## DIRECTIVE:
For the listing that follows, report how many lines contain the word "brown", giving the number and no other text.

## INPUT:

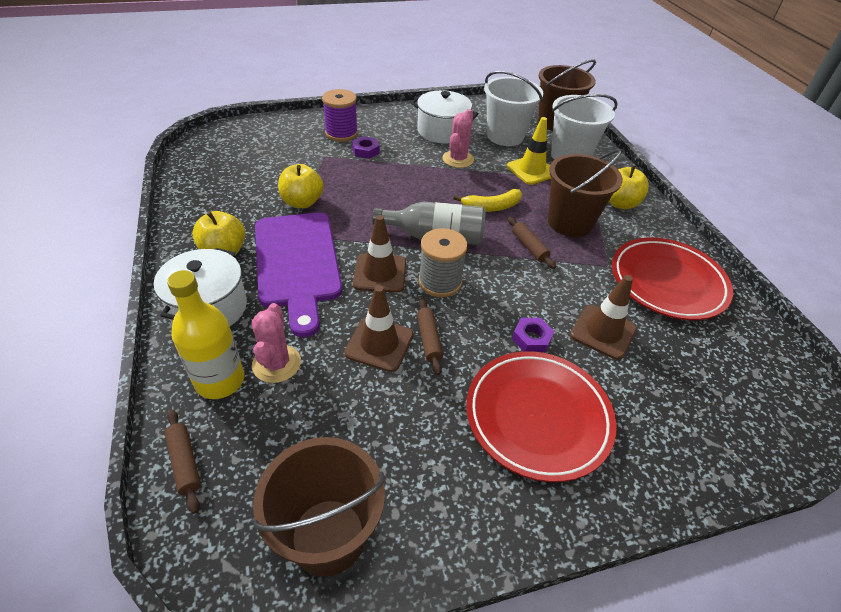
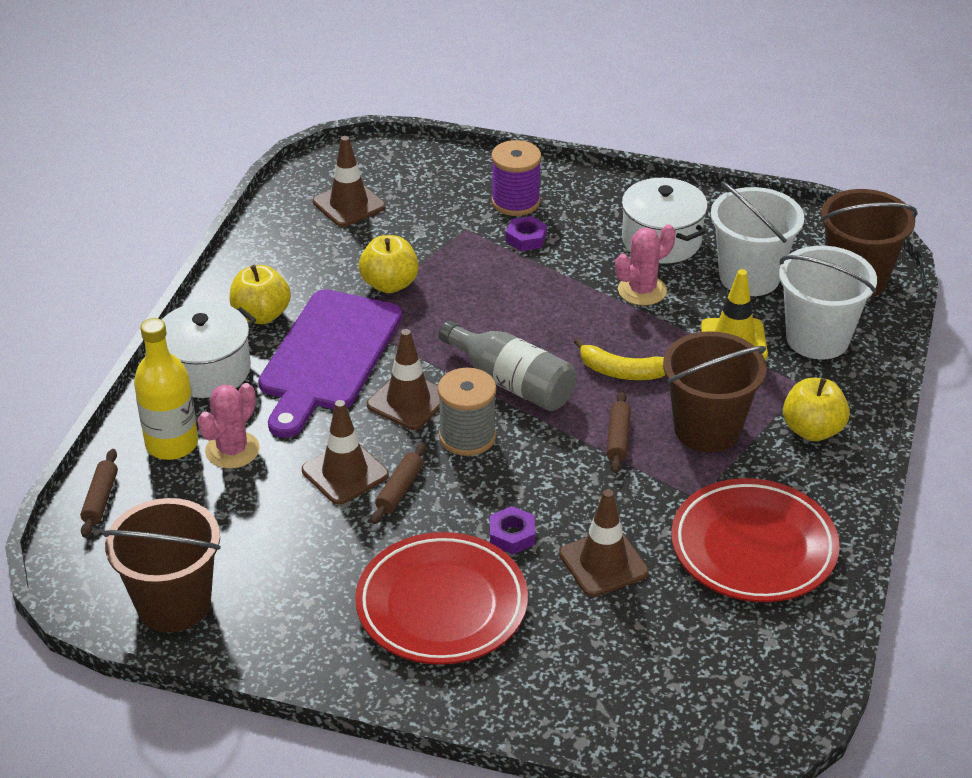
camera: 35 degrees right, 5 degrees down
(234, 163) = (349, 204): none -> brown traffic cone

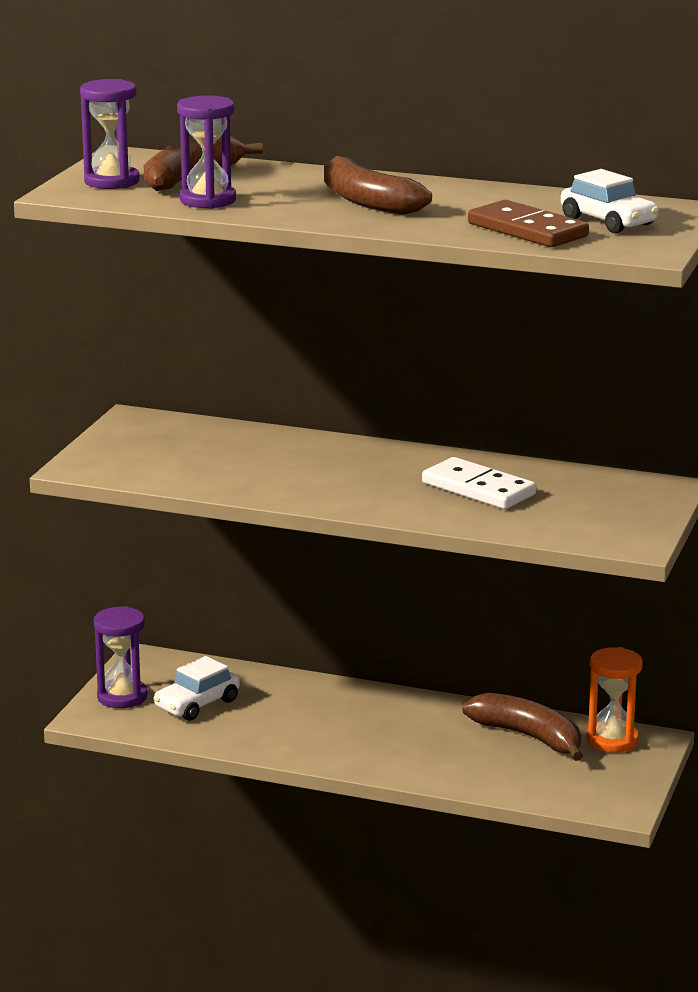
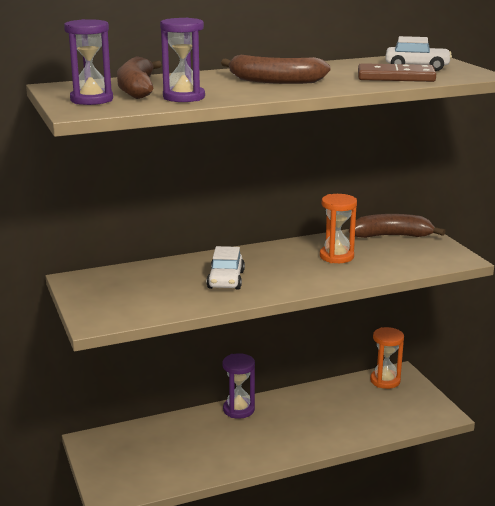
camera: 40 degrees left, 0 degrees up
(122, 697) = (109, 472): purple hourglass -> purple hourglass (238, 410)
(197, 704) = (160, 456): white car -> white car (226, 280)
(478, 489) = (336, 256): white domino -> orange hourglass
(529, 737) = (348, 396): brown banana -> brown banana (391, 236)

## ANSWER BOX:
2